Please reproduce every entry below without omitting a single line.

#### Data listing:
---

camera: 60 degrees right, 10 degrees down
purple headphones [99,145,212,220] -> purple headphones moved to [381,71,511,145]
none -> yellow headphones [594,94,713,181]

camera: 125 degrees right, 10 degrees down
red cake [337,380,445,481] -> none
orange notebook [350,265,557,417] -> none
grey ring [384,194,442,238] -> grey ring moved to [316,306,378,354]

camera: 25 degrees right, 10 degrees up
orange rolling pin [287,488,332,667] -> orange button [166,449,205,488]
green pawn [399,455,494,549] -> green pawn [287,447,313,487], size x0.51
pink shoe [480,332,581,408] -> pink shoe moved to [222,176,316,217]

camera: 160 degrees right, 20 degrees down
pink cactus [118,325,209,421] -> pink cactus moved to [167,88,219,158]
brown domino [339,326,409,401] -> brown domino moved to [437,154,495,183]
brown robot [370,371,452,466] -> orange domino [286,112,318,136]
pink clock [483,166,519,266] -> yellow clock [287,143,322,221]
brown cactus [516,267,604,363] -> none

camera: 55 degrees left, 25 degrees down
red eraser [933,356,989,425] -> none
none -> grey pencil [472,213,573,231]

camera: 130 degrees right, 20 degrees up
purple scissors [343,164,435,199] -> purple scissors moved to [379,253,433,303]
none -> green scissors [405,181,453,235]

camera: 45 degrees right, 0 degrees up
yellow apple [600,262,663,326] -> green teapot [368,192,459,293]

---

#### The completed task:
camera: 60 degrees right, 10 degrees down
purple headphones [99,145,212,220] -> purple headphones moved to [381,71,511,145]
none -> yellow headphones [594,94,713,181]

camera: 125 degrees right, 10 degrees down
red cake [337,380,445,481] -> none
orange notebook [350,265,557,417] -> none
grey ring [384,194,442,238] -> grey ring moved to [316,306,378,354]

camera: 25 degrees right, 10 degrees up
orange rolling pin [287,488,332,667] -> orange button [166,449,205,488]
green pawn [399,455,494,549] -> green pawn [287,447,313,487], size x0.51
pink shoe [480,332,581,408] -> pink shoe moved to [222,176,316,217]

camera: 160 degrees right, 20 degrees down
pink cactus [118,325,209,421] -> pink cactus moved to [167,88,219,158]
brown domino [339,326,409,401] -> brown domino moved to [437,154,495,183]
brown robot [370,371,452,466] -> orange domino [286,112,318,136]
pink clock [483,166,519,266] -> yellow clock [287,143,322,221]
brown cactus [516,267,604,363] -> none

camera: 55 degrees left, 25 degrees down
red eraser [933,356,989,425] -> none
none -> grey pencil [472,213,573,231]

camera: 130 degrees right, 20 degrees up
purple scissors [343,164,435,199] -> purple scissors moved to [379,253,433,303]
none -> green scissors [405,181,453,235]

camera: 45 degrees right, 0 degrees up
yellow apple [600,262,663,326] -> green teapot [368,192,459,293]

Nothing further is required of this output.